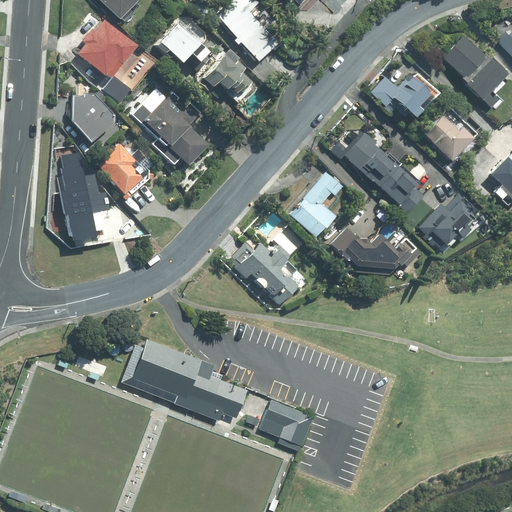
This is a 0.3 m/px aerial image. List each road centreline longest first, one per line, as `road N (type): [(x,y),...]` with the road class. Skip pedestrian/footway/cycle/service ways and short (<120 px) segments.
road 1 (residential): [(429,0),(365,44),(177,258),(137,284),(72,303)]
road 2 (residential): [(28,0),(15,203),(0,266)]
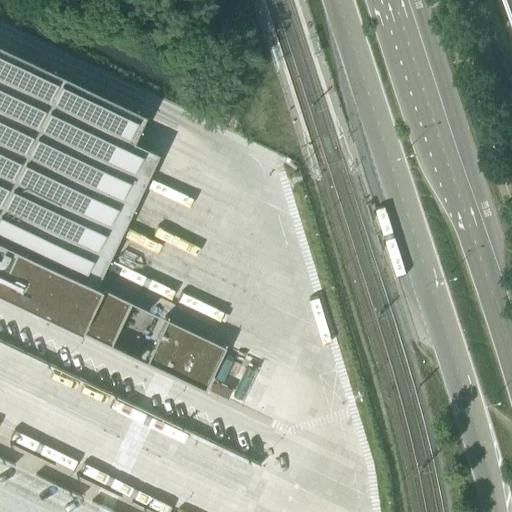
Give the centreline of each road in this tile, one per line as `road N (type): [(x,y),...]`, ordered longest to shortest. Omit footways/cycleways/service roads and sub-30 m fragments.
road 1 (secondary): [(335,0),(494,511)]
road 2 (secondary): [(511,362),(394,0)]
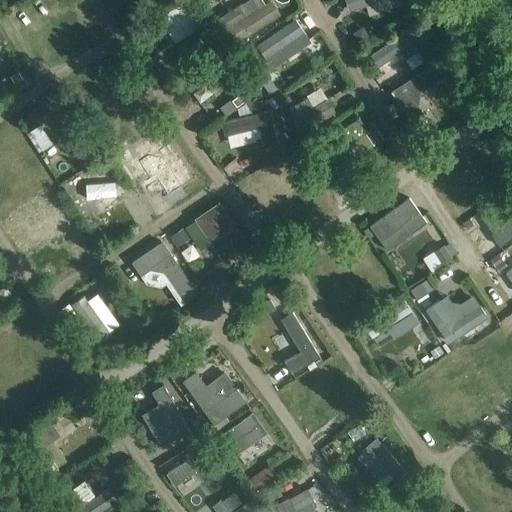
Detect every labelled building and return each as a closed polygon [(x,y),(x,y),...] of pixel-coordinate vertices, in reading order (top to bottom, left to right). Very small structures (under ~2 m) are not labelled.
[(57,2),(55,0),(35,0),(18,10),(24,21),(57,2)] [(238,7),(218,20),(233,43),(280,12),(272,0),(268,0),(264,3),(258,8),(244,17),(238,7)] [(346,0),(351,11),(384,0),(346,0)] [(196,25),(180,2),(142,27),(150,39),(167,28),(174,39),(196,25)] [(287,56),(310,40),(294,17),(256,43),(264,55),(279,45),(287,56)] [(411,41),(420,34),(412,24),(371,53),(378,63),(399,48),(404,56),(415,48),(411,41)] [(363,26),(352,33),(359,44),(370,37),(363,26)] [(230,61),(221,50),(181,82),(189,93),(230,61)] [(390,90),(411,123),(423,116),(415,104),(417,91),(451,69),(443,56),(390,90)] [(10,75),(15,82),(22,77),(18,70),(10,75)] [(231,99),(236,105),(247,97),(243,90),(231,99)] [(96,91),(88,97),(109,128),(118,122),(96,91)] [(304,129),(334,111),(326,97),(314,104),(308,94),(289,106),(304,129)] [(269,111),(221,122),(224,135),(227,134),(239,131),(242,143),(256,140),(256,138),(260,137),(263,147),(278,144),(269,111)] [(95,150),(70,112),(58,121),(83,158),(95,150)] [(343,190),(354,183),(340,161),(343,145),(366,129),(358,118),(314,147),(343,190)] [(43,123),(30,130),(41,150),(55,142),(43,123)] [(170,193),(199,176),(169,125),(118,154),(132,177),(162,160),(170,173),(162,178),(170,193)] [(294,170),(287,160),(250,186),(257,196),(294,170)] [(441,178),(461,210),(485,195),(465,163),(441,178)] [(107,177),(84,192),(92,203),(99,198),(105,208),(121,198),(107,177)] [(7,221),(28,250),(65,223),(44,194),(7,221)] [(370,225),(363,230),(369,238),(375,233),(385,247),(425,219),(408,196),(369,224),(370,225)] [(244,241),(218,201),(194,216),(221,257),(244,241)] [(500,242),(511,234),(511,219),(504,225),(494,211),(484,218),(500,242)] [(180,246),(195,238),(187,225),(172,233),(180,246)] [(186,298),(198,290),(163,239),(133,260),(142,272),(151,266),(166,269),(186,298)] [(449,242),(425,254),(432,269),(456,257),(449,242)] [(338,290),(347,302),(374,283),(347,244),(318,264),(337,291),(338,290)] [(460,302),(474,291),(465,282),(452,293),(460,302)] [(416,299),(426,292),(420,283),(410,289),(416,299)] [(74,301),(101,338),(112,330),(86,293),(74,301)] [(393,338),(418,321),(403,299),(365,324),(372,336),(386,327),(393,338)] [(447,338),(485,313),(479,305),(452,322),(438,300),(427,307),(447,338)] [(317,354),(291,311),(280,316),(300,349),(284,359),(290,370),(317,354)] [(0,338),(0,356),(9,350),(0,338)] [(438,346),(430,351),(434,358),(442,352),(438,346)] [(209,380),(225,370),(216,356),(201,366),(209,380)] [(291,385),(299,399),(328,381),(340,401),(354,392),(334,360),(291,385)] [(431,413),(460,396),(453,385),(460,381),(448,360),(439,366),(443,373),(416,388),(431,413)] [(33,368),(9,385),(29,412),(53,395),(33,368)] [(196,371),(185,379),(215,423),(247,400),(238,386),(228,393),(211,390),(196,371)] [(153,430),(161,444),(188,428),(163,384),(153,390),(171,420),(153,430)] [(252,413),(222,434),(235,453),(265,432),(252,413)] [(48,474),(59,467),(58,465),(44,444),(59,435),(50,422),(35,432),(25,439),(47,473),(48,474)] [(375,436),(365,446),(366,448),(356,457),(381,486),(392,476),(393,478),(404,468),(402,467),(375,436)] [(462,458),(508,506),(511,502),(511,463),(486,436),(462,458)] [(208,444),(167,473),(175,484),(195,470),(200,477),(211,470),(214,474),(225,466),(218,455),(216,456),(208,444)] [(268,464),(258,471),(268,485),(278,478),(268,464)] [(98,495),(86,478),(61,495),(72,511),(95,511),(117,497),(110,487),(98,495)] [(308,487),(278,502),(282,511),(297,511),(296,509),(314,500),(308,487)] [(221,499),(212,506),(216,511),(227,511),(230,510),(222,501),(221,499)] [(421,511),(411,499),(394,511),(421,511)]
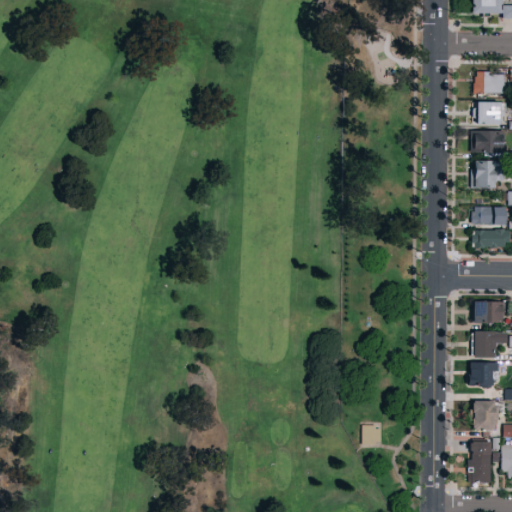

▶ [Direction]
Copy every line of text in the material above word for word, leaving out the pictures.

▶ [Response to this exercise]
This is a 0.3 m/px aerial image. List each road centreline longest first, one per line, as `road N (type): [(x,y),...]` with the road class. Skip pedestrian/footway/cycle/service ways and short (<120 px) segments.
road 1 (residential): [(429,0),(365,44),(177,258),(137,284),(72,303)]
road 2 (residential): [(28,0),(15,203),(0,266)]
Give the centreline of each road in this tile, one per line as `road N (type): [(x,y),...]`, ordered longest to shortest. Omit footways/cycleways/service roads and sub-30 m fragments.
road 1 (secondary): [(335,0),(494,511)]
road 2 (secondary): [(511,362),(394,0)]
Detect every labelled building and return each as a closed polygon [(x,y),(x,y),...] of pixel-coordinate vertices, in reading order (top to bottom, left to right). Very small structures (under ~2 m) are not labelled.
[(57,2),(55,0),(35,0),(18,10),(24,21),(57,2)] [(238,7),(218,20),(233,43),(280,12),(272,0),(268,0),(264,3),(258,8),(244,17),(238,7)] [(346,0),(351,11),(384,0),(346,0)] [(196,25),(180,2),(142,27),(150,39),(167,28),(174,39),(196,25)] [(287,56),(310,40),(294,17),(256,43),(264,55),(279,45),(287,56)] [(411,41),(420,34),(412,24),(371,53),(378,63),(399,48),(404,56),(415,48),(411,41)] [(363,26),(352,33),(359,44),(370,37),(363,26)] [(230,61),(221,50),(181,82),(189,93),(230,61)] [(390,90),(411,123),(423,116),(415,104),(417,91),(451,69),(443,56),(390,90)] [(10,75),(15,82),(22,77),(18,70),(10,75)] [(231,99),(236,105),(247,97),(243,90),(231,99)] [(96,91),(88,97),(109,128),(118,122),(96,91)] [(304,129),(334,111),(326,97),(314,104),(308,94),(289,106),(304,129)] [(269,111),(221,122),(224,135),(227,134),(239,131),(242,143),(256,140),(256,138),(260,137),(263,147),(278,144),(269,111)] [(95,150),(70,112),(58,121),(83,158),(95,150)] [(343,190),(354,183),(340,161),(343,145),(366,129),(358,118),(314,147),(343,190)] [(43,123),(30,130),(41,150),(55,142),(43,123)] [(170,193),(199,176),(169,125),(118,154),(132,177),(162,160),(170,173),(162,178),(170,193)] [(294,170),(287,160),(250,186),(257,196),(294,170)] [(441,178),(461,210),(485,195),(465,163),(441,178)] [(107,177),(84,192),(92,203),(99,198),(105,208),(121,198),(107,177)] [(7,221),(28,250),(65,223),(44,194),(7,221)] [(370,225),(363,230),(369,238),(375,233),(385,247),(425,219),(408,196),(369,224),(370,225)] [(244,241),(218,201),(194,216),(221,257),(244,241)] [(500,242),(511,234),(511,219),(504,225),(494,211),(484,218),(500,242)] [(180,246),(195,238),(187,225),(172,233),(180,246)] [(186,298),(198,290),(163,239),(133,260),(142,272),(151,266),(166,269),(186,298)] [(449,242),(425,254),(432,269),(456,257),(449,242)] [(338,290),(347,302),(374,283),(347,244),(318,264),(337,291),(338,290)] [(460,302),(474,291),(465,282),(452,293),(460,302)] [(416,299),(426,292),(420,283),(410,289),(416,299)] [(74,301),(101,338),(112,330),(86,293),(74,301)] [(393,338),(418,321),(403,299),(365,324),(372,336),(386,327),(393,338)] [(447,338),(485,313),(479,305),(452,322),(438,300),(427,307),(447,338)] [(317,354),(291,311),(280,316),(300,349),(284,359),(290,370),(317,354)] [(0,338),(0,356),(9,350),(0,338)] [(438,346),(430,351),(434,358),(442,352),(438,346)] [(209,380),(225,370),(216,356),(201,366),(209,380)] [(291,385),(299,399),(328,381),(340,401),(354,392),(334,360),(291,385)] [(431,413),(460,396),(453,385),(460,381),(448,360),(439,366),(443,373),(416,388),(431,413)] [(33,368),(9,385),(29,412),(53,395),(33,368)] [(196,371),(185,379),(215,423),(247,400),(238,386),(228,393),(211,390),(196,371)] [(153,430),(161,444),(188,428),(163,384),(153,390),(171,420),(153,430)] [(252,413),(222,434),(235,453),(265,432),(252,413)] [(48,474),(59,467),(58,465),(44,444),(59,435),(50,422),(35,432),(25,439),(47,473),(48,474)] [(375,436),(365,446),(366,448),(356,457),(381,486),(392,476),(393,478),(404,468),(402,467),(375,436)] [(462,458),(508,506),(511,502),(511,463),(486,436),(462,458)] [(208,444),(167,473),(175,484),(195,470),(200,477),(211,470),(214,474),(225,466),(218,455),(216,456),(208,444)] [(268,464),(258,471),(268,485),(278,478),(268,464)] [(98,495),(86,478),(61,495),(72,511),(95,511),(117,497),(110,487),(98,495)] [(308,487),(278,502),(282,511),(297,511),(296,509),(314,500),(308,487)] [(221,499),(212,506),(216,511),(227,511),(230,510),(222,501),(221,499)] [(421,511),(411,499),(394,511),(421,511)]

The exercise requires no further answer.